**Data to process**
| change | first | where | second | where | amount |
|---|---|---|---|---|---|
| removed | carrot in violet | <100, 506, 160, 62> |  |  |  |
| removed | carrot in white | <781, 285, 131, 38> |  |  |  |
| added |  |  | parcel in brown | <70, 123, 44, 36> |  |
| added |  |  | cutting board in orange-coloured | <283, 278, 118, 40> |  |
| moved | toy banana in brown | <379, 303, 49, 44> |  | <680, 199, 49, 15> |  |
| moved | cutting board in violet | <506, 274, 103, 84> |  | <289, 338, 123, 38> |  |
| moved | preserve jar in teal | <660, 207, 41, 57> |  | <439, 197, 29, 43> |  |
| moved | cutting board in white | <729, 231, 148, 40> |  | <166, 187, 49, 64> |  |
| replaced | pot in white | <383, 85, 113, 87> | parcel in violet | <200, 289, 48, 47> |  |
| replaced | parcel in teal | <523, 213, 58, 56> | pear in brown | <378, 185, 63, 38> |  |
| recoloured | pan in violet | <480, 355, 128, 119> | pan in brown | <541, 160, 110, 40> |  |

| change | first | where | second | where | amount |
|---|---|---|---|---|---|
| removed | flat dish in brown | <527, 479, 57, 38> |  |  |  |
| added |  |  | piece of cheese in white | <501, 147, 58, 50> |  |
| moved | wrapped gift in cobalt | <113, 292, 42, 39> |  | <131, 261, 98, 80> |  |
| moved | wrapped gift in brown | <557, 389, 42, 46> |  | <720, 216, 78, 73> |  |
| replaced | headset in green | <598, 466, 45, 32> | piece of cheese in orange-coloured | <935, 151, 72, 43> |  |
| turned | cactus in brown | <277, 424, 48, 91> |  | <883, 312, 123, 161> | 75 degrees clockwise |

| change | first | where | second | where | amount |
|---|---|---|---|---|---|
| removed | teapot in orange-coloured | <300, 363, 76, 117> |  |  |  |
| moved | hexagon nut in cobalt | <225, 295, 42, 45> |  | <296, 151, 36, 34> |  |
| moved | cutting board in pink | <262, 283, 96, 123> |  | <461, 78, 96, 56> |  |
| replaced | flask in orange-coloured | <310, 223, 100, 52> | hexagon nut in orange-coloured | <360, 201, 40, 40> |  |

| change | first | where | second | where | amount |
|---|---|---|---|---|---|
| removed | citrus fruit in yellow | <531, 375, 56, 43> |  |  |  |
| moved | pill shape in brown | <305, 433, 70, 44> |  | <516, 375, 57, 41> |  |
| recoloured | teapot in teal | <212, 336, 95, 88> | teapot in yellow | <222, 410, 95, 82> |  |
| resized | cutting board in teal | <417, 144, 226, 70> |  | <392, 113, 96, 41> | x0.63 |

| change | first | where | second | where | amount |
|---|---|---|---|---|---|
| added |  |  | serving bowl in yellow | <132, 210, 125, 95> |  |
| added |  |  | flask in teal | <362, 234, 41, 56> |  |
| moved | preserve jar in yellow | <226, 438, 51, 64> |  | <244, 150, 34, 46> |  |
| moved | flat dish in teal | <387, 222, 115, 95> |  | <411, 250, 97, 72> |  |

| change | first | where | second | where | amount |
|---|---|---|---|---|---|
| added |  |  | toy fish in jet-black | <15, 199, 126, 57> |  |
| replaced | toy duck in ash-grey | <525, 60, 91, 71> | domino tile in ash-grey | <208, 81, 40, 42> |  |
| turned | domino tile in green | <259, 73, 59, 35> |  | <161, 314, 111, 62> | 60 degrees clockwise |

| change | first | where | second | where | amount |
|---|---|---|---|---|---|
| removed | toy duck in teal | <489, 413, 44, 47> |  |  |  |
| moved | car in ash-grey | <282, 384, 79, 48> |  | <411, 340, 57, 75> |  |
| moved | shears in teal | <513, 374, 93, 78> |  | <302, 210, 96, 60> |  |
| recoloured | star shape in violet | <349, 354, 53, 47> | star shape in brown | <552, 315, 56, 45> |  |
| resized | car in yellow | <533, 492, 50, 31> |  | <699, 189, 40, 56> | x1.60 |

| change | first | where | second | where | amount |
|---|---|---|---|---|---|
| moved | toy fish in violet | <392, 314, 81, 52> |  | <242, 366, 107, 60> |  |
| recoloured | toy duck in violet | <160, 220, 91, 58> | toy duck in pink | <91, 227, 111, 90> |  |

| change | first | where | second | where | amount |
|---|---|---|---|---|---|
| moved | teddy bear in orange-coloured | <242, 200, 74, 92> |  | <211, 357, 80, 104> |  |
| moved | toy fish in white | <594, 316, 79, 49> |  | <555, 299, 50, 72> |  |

**Action item**
Taking the material above, extract exactly and only the lines from the line with "board in white" to the line with "replaced | parcel", inclusive of both.

**Answer below**
| moved | cutting board in white | <729, 231, 148, 40> |  | <166, 187, 49, 64> |  |
| replaced | pot in white | <383, 85, 113, 87> | parcel in violet | <200, 289, 48, 47> |  |
| replaced | parcel in teal | <523, 213, 58, 56> | pear in brown | <378, 185, 63, 38> |  |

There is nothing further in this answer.